-- Opening Marker --

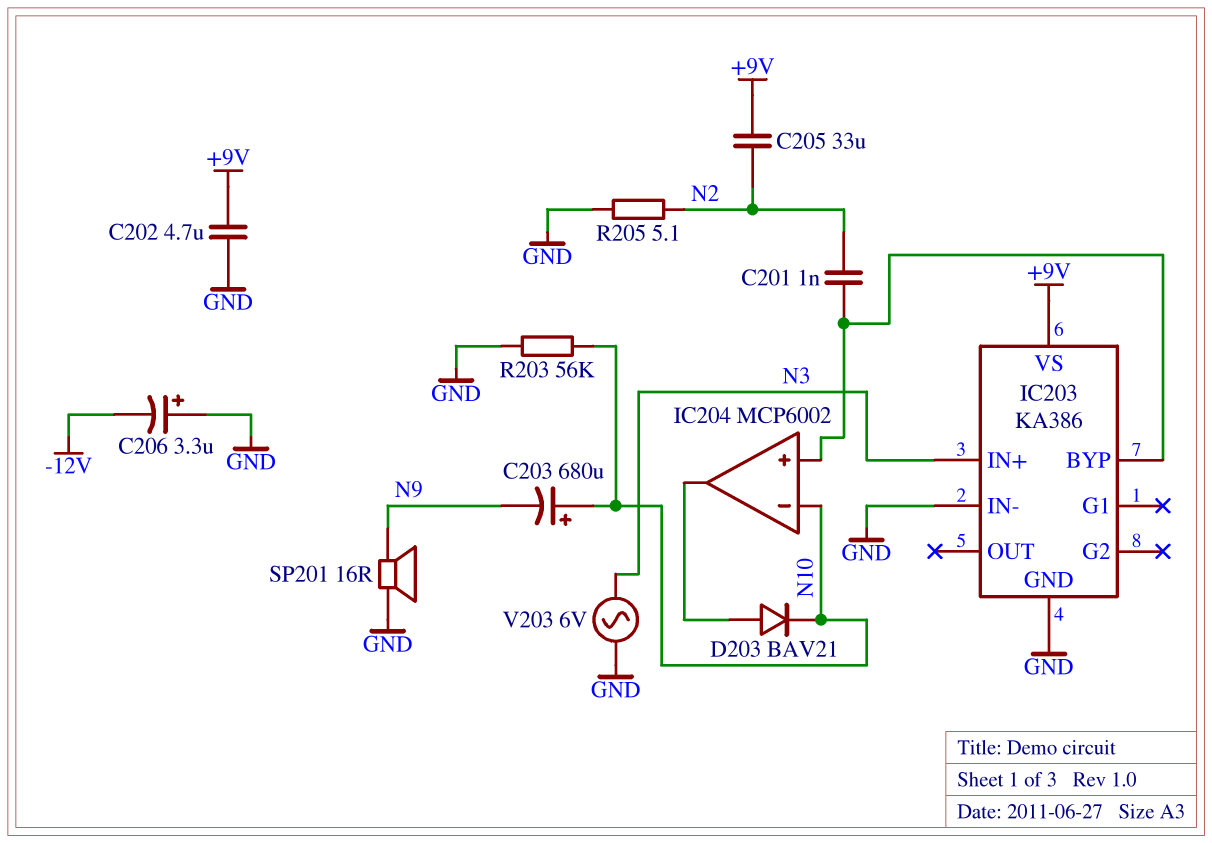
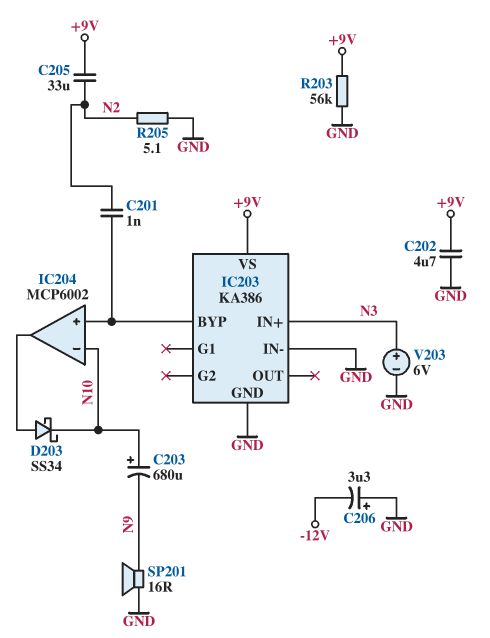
D203: diode BAV21 (A IC204/out, K N10) -> schottky SS34 (A IC204/out, K N10)
R203: 56k (GND, N10) -> 56k (+9V, GND)
V203: AC 6V (GND, N3) -> 6V (plus N3, minus GND)

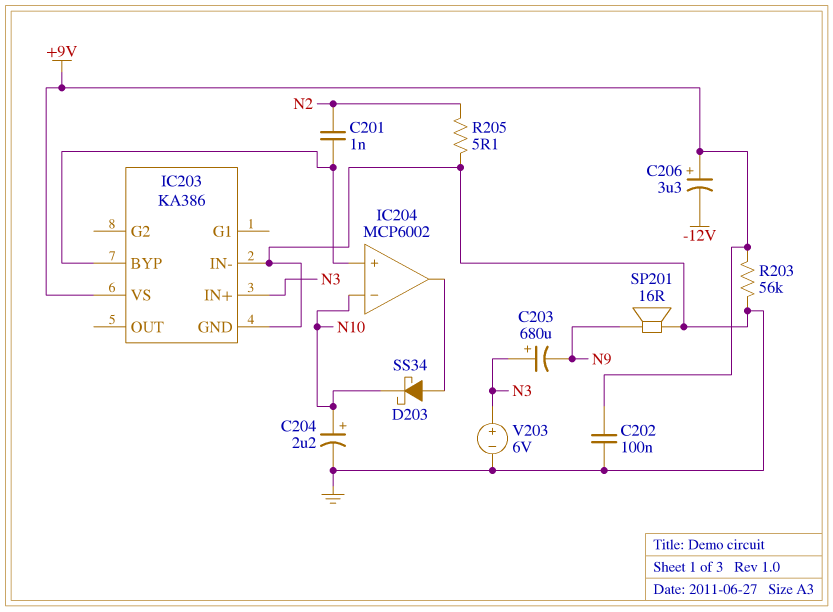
C202: 4.7uF (+9V, GND) -> 100nF (+9V, GND)
C203: 680uF (plus N10, minus N9) -> 680uF (plus N3, minus N9)
C204: none -> 2.2uF (plus N10, minus GND)
C205: 33uF (+9V, N2) -> none
C206: 3.3uF (plus GND, minus -12V) -> 3.3uF (plus +9V, minus -12V)

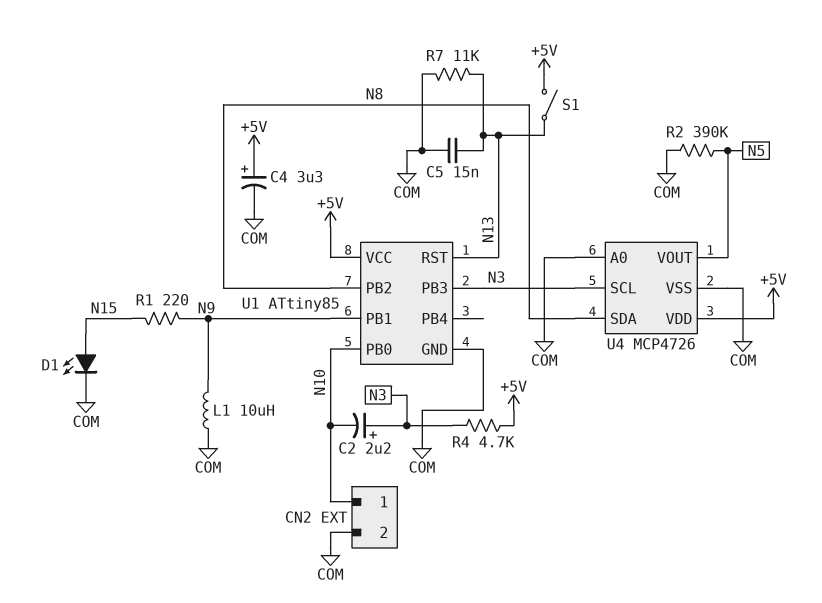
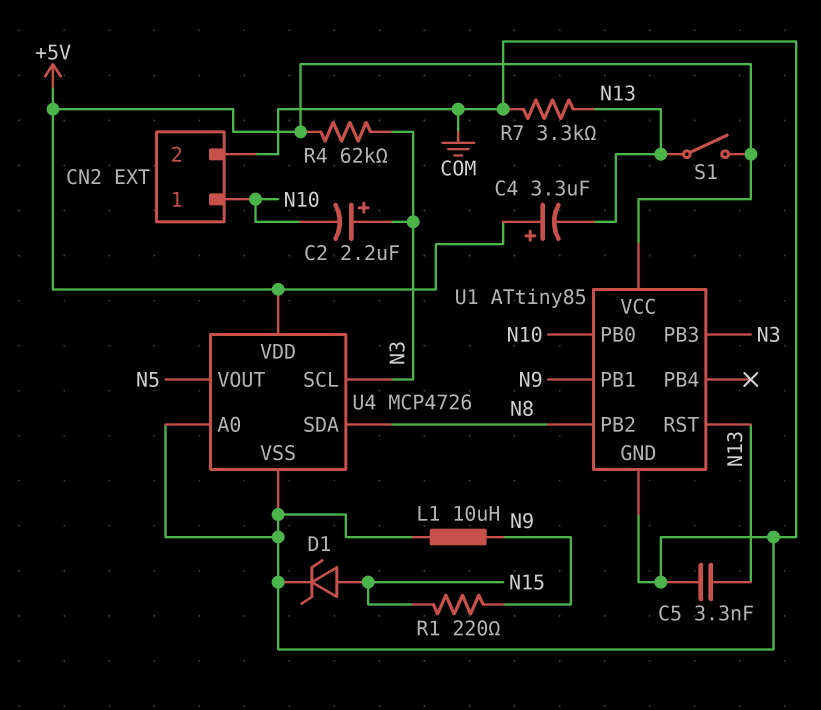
C4: 3.3uF (plus +5V, minus COM) -> 3.3uF (plus +5V, minus N13)
C5: 15nF (COM, N13) -> 3.3nF (COM, N13)
D1: LED (A N15, K COM) -> zener (A N15, K COM)
R2: 390k (COM, N5) -> none
R4: 4.7k (+5V, N3) -> 62k (+5V, N3)
R7: 11k (COM, N13) -> 3.3k (COM, N13)

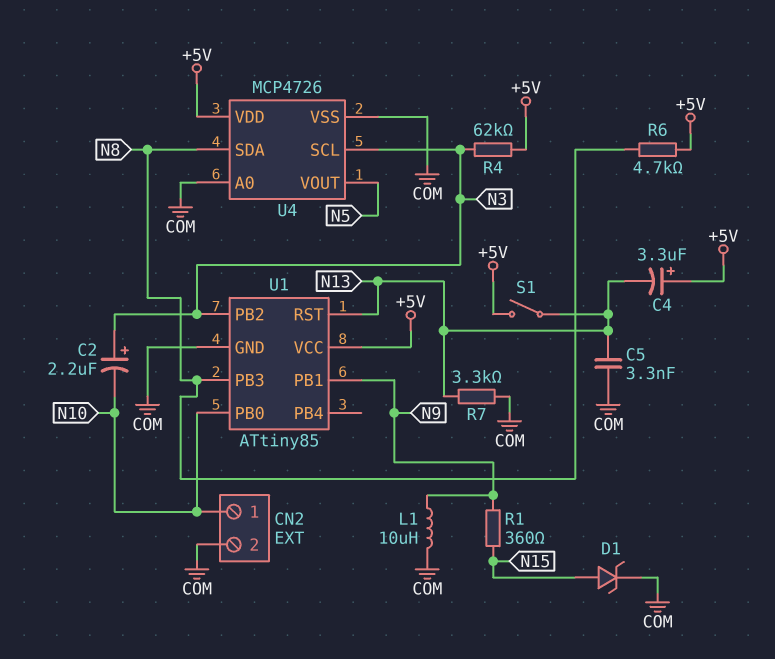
R1: 220 (N9, N15) -> 360 (N9, N15)
R6: none -> 4.7k (+5V, N8)
U1 pin PB2: N8 -> N3
U1 pin PB3: N3 -> N8

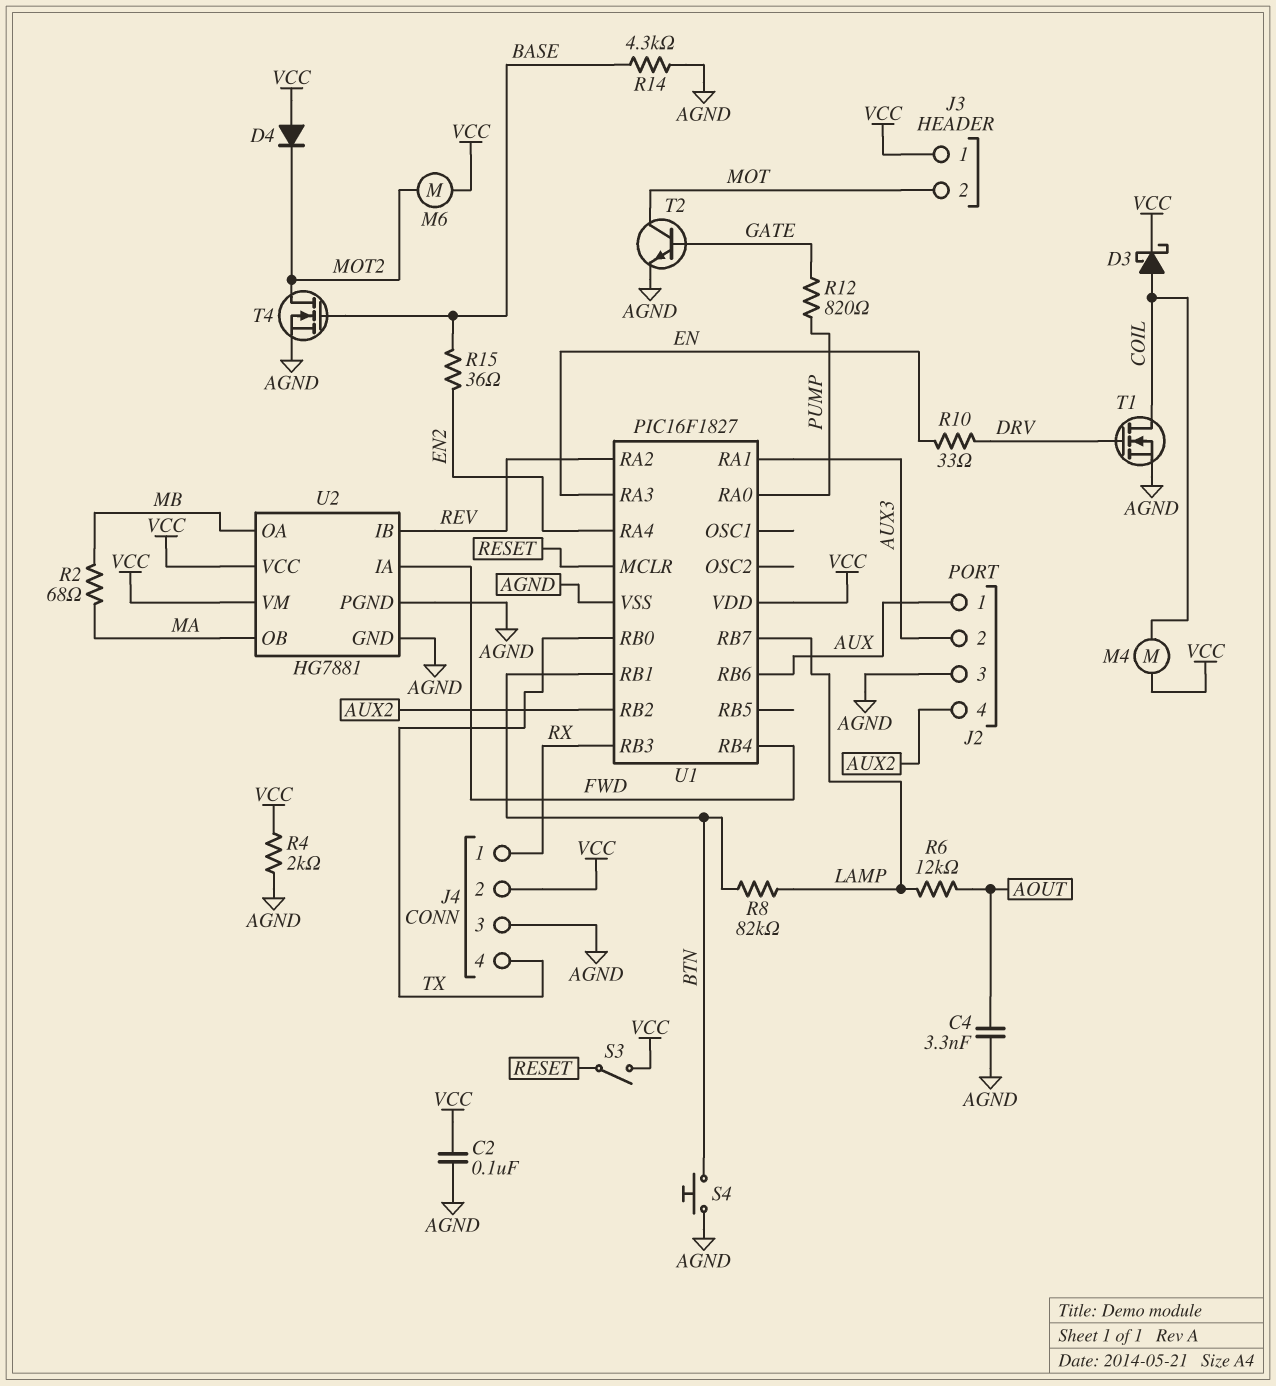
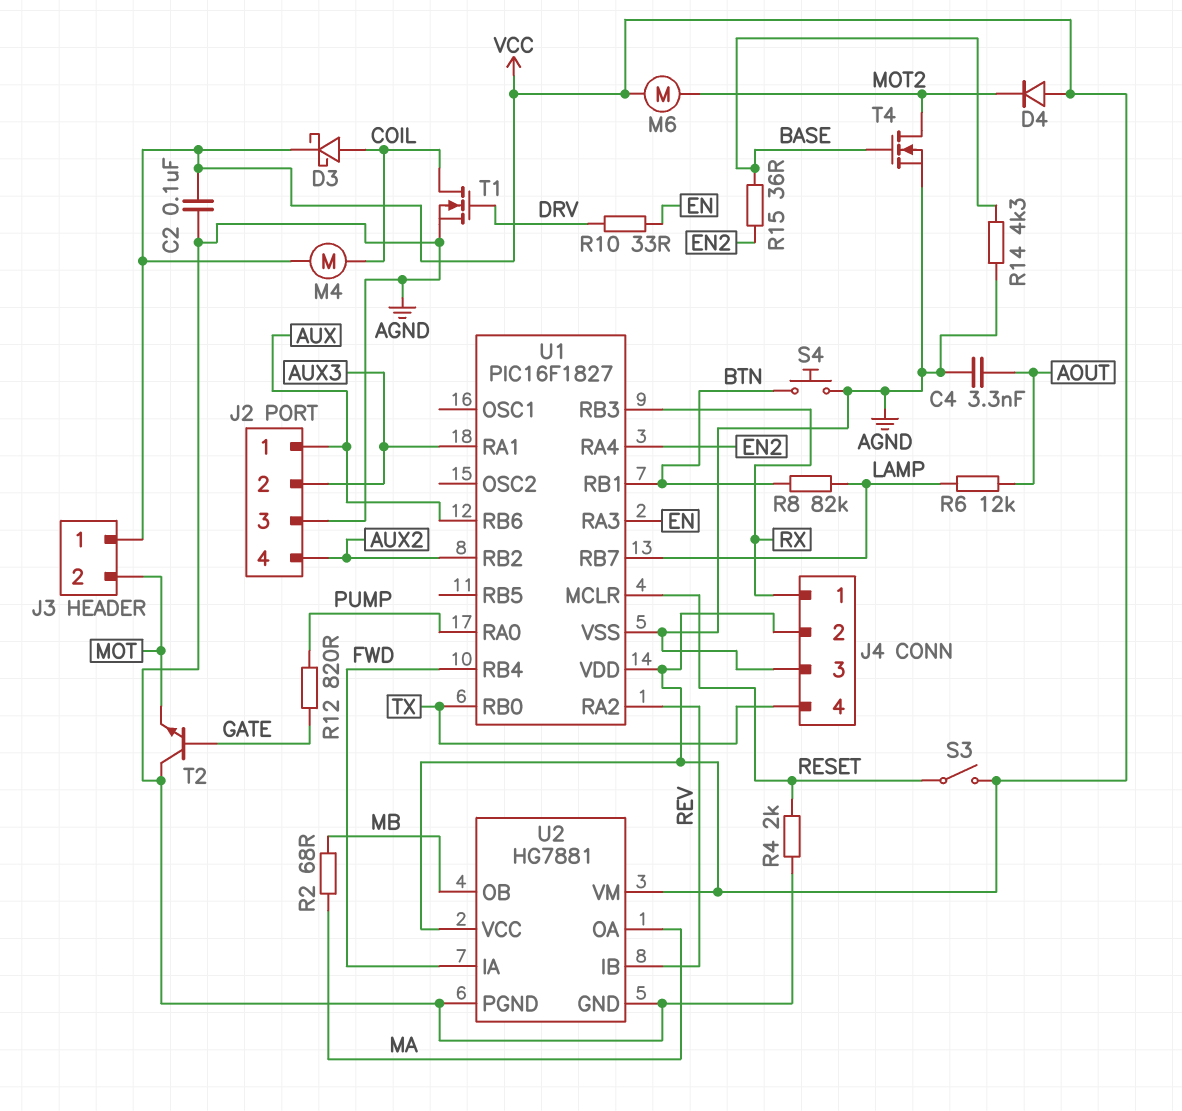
R4: 2k (AGND, VCC) -> 2k (AGND, RESET)
T2: NPN (B GATE, C MOT, E AGND) -> NPN (B GATE, C AGND, E MOT)
U2 pin OA: MB -> MA
U2 pin OB: MA -> MB

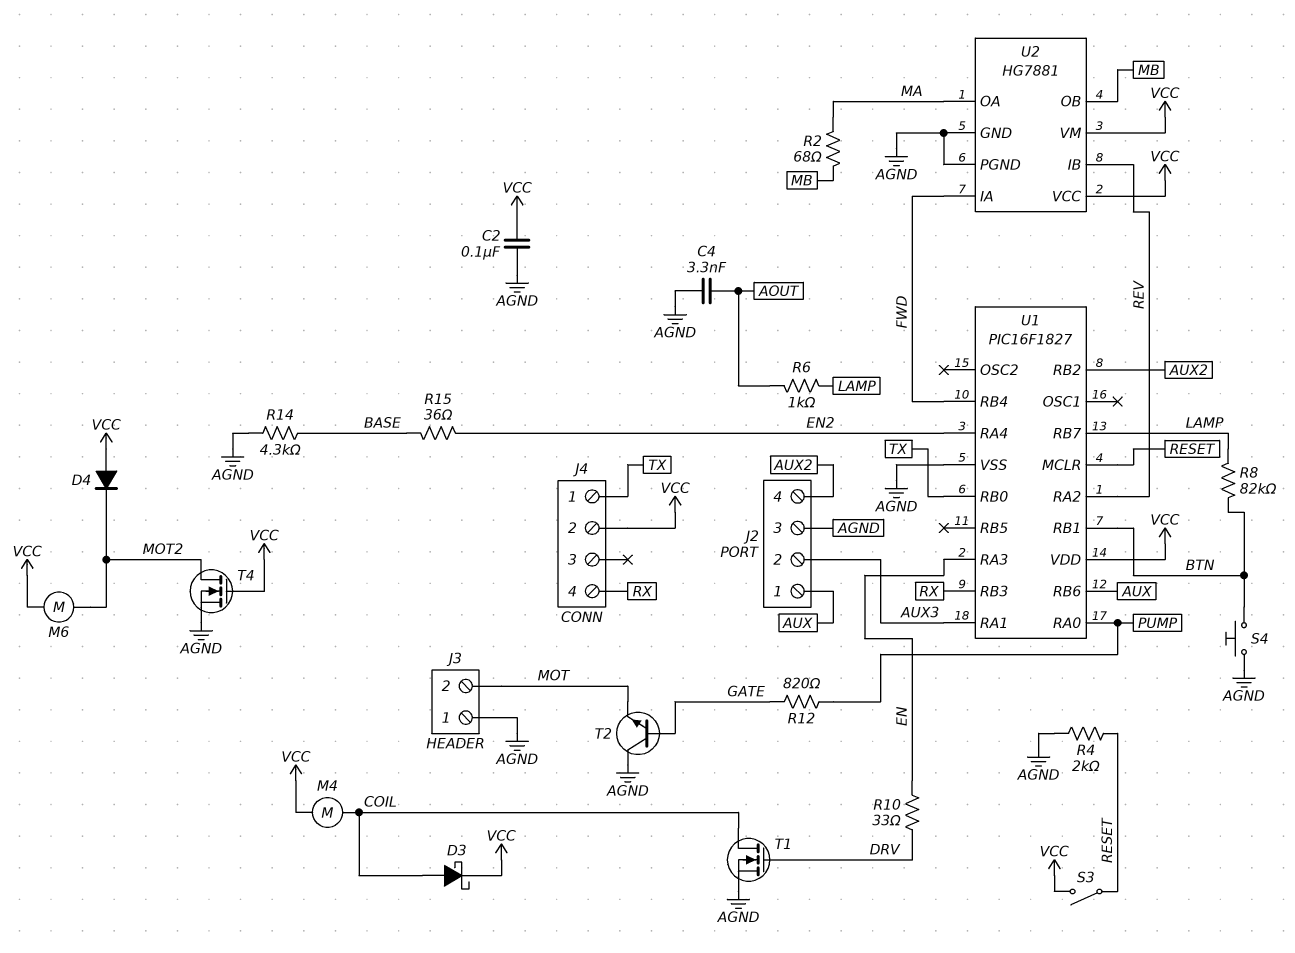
J3 pin 1: VCC -> AGND
J4 pin 1: RX -> TX
J4 pin 3: AGND -> none
J4 pin 4: TX -> RX
R6: 12k (AOUT, LAMP) -> 1k (AOUT, LAMP)
T4: NMOS (G BASE, D MOT2, S AGND) -> NMOS (G VCC, D MOT2, S AGND)

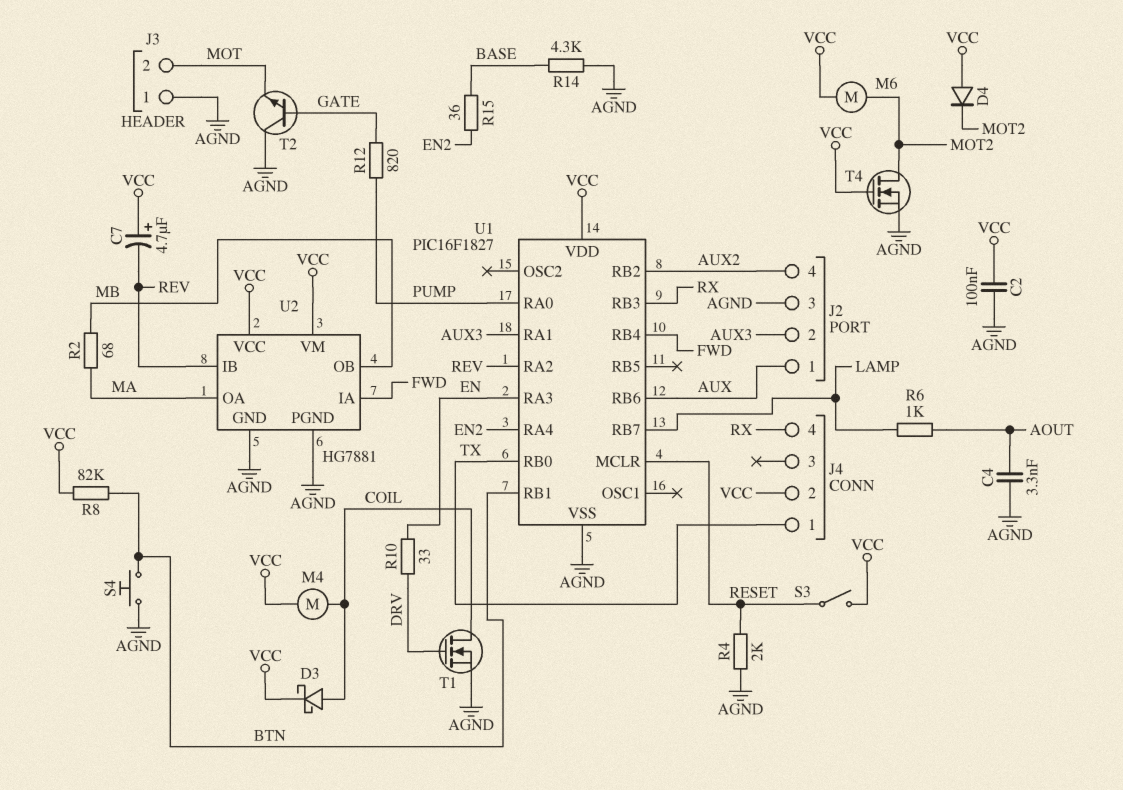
C7: none -> 4.7uF (plus VCC, minus REV)
R8: 82k (BTN, LAMP) -> 82k (BTN, VCC)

-- Closing Marker --

* What you should do
The copy should hold exactly the lines above from the one with "C202: 4.7uF (+9V, GND) -> 100nF (+9V, GND)" through the one with "C5: 15nF (COM, N13) -> 3.3nF (COM, N13)", both ends counted, and no pictures at all.

* Answer box
C202: 4.7uF (+9V, GND) -> 100nF (+9V, GND)
C203: 680uF (plus N10, minus N9) -> 680uF (plus N3, minus N9)
C204: none -> 2.2uF (plus N10, minus GND)
C205: 33uF (+9V, N2) -> none
C206: 3.3uF (plus GND, minus -12V) -> 3.3uF (plus +9V, minus -12V)

C4: 3.3uF (plus +5V, minus COM) -> 3.3uF (plus +5V, minus N13)
C5: 15nF (COM, N13) -> 3.3nF (COM, N13)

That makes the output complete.